• [EXTRACTED RECORDS]

============================================================

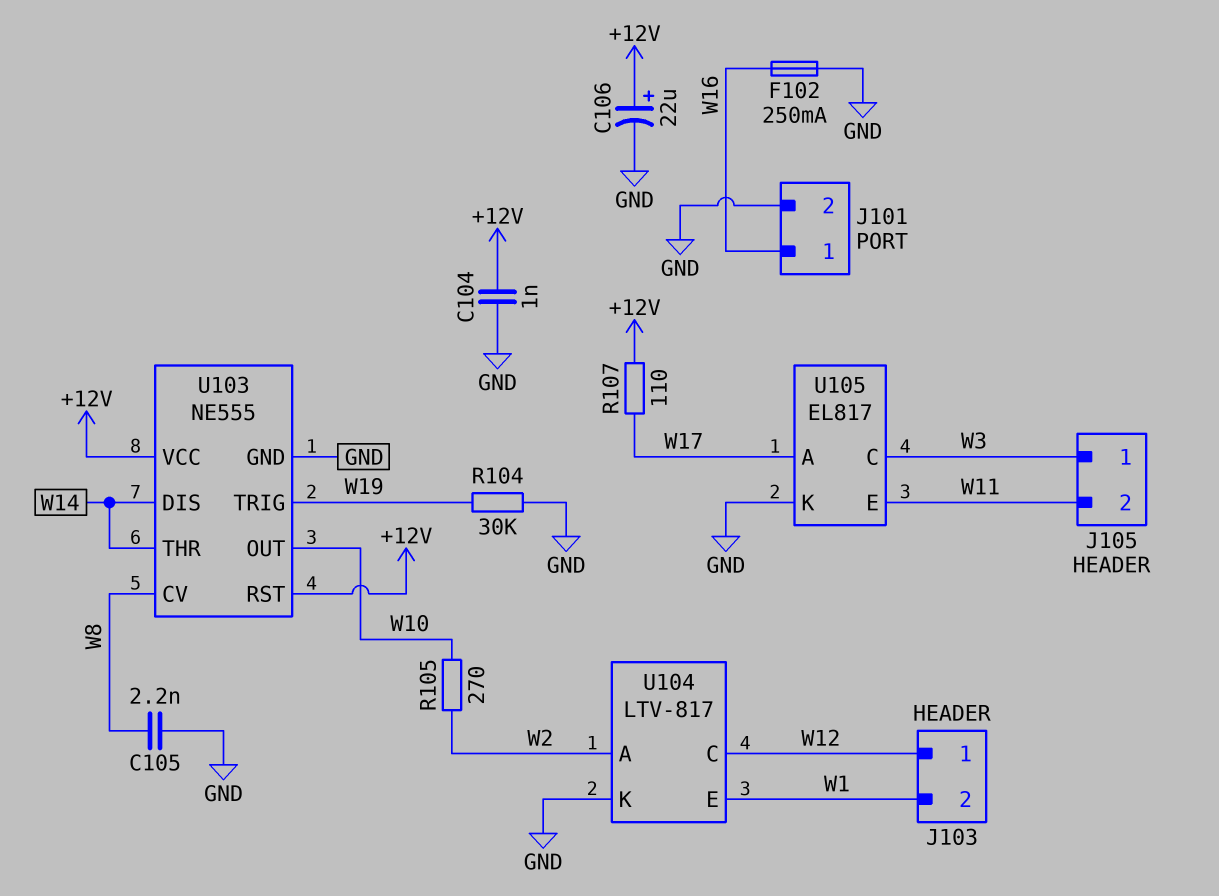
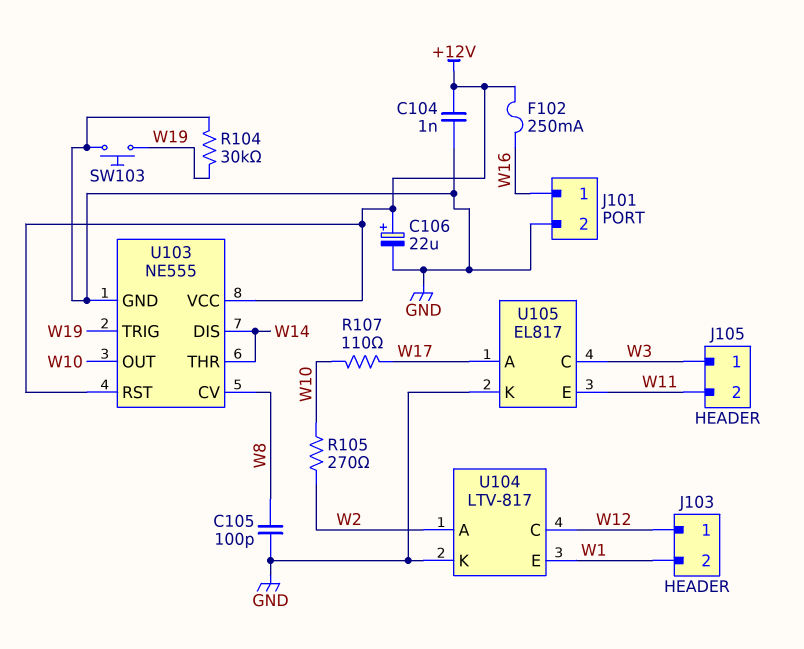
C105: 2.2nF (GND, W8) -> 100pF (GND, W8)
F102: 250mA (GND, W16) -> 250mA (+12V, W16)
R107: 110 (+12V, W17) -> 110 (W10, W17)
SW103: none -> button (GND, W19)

============================================================

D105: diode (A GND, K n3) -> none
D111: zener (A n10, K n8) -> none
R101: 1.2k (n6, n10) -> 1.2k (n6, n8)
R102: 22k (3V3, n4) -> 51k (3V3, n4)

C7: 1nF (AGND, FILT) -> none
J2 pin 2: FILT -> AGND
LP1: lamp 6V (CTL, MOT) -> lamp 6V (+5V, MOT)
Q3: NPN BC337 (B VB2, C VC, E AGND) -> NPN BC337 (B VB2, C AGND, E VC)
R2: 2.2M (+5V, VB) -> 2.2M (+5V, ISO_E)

============================================================

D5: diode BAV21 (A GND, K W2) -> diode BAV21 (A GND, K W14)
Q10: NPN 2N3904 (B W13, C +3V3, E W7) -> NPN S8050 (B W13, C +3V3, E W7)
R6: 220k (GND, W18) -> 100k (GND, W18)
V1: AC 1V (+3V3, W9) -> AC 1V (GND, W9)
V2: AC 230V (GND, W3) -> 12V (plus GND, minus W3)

============================================================

• [PROMPT] The answer must consist of every line above that contains the word "none".

• [YOUR SOLUTION]
SW103: none -> button (GND, W19)
D105: diode (A GND, K n3) -> none
D111: zener (A n10, K n8) -> none
C7: 1nF (AGND, FILT) -> none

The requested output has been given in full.